DATASET EXTRACT Start Marker
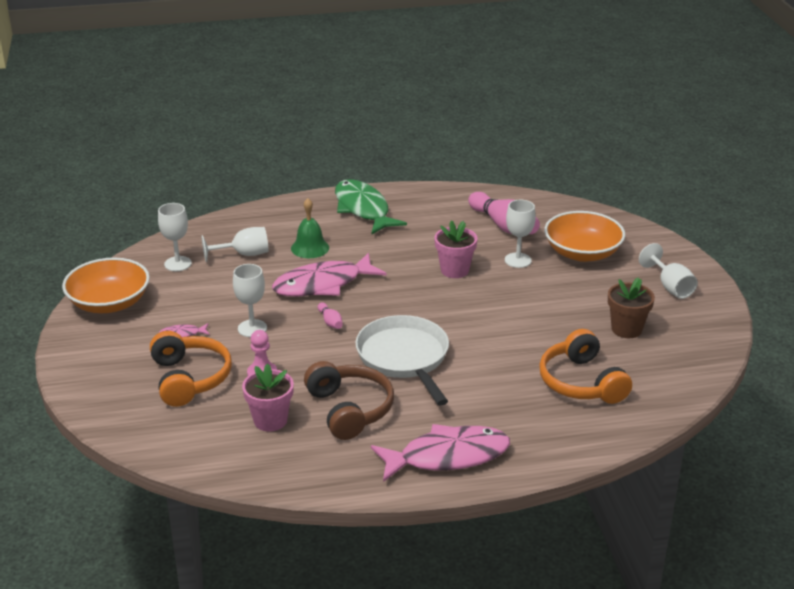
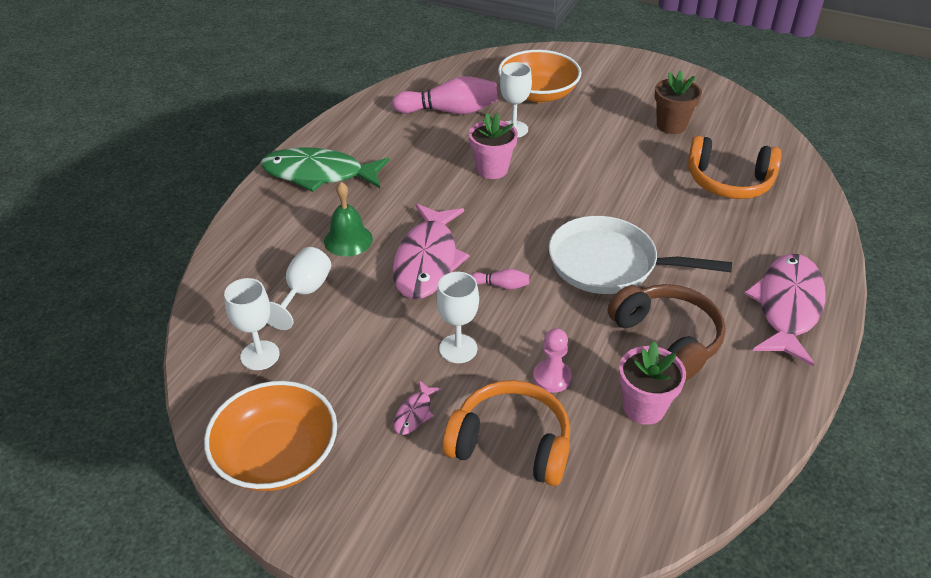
camera: 55 degrees left, 10 degrees up
(349, 409) = (667, 339): brown headphones -> brown headphones turned 45 degrees clockwise
(670, 287) = (630, 79): white goblet -> none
DATASET EXTRACT End Marker
▶ [WHAT IS EXPECTED] Without any of its pictures, the listing is to be repeated exactly as it stands.

▶ [ANSWER TO THIS PROBLEM]
camera: 55 degrees left, 10 degrees up
(349, 409) = (667, 339): brown headphones -> brown headphones turned 45 degrees clockwise
(670, 287) = (630, 79): white goblet -> none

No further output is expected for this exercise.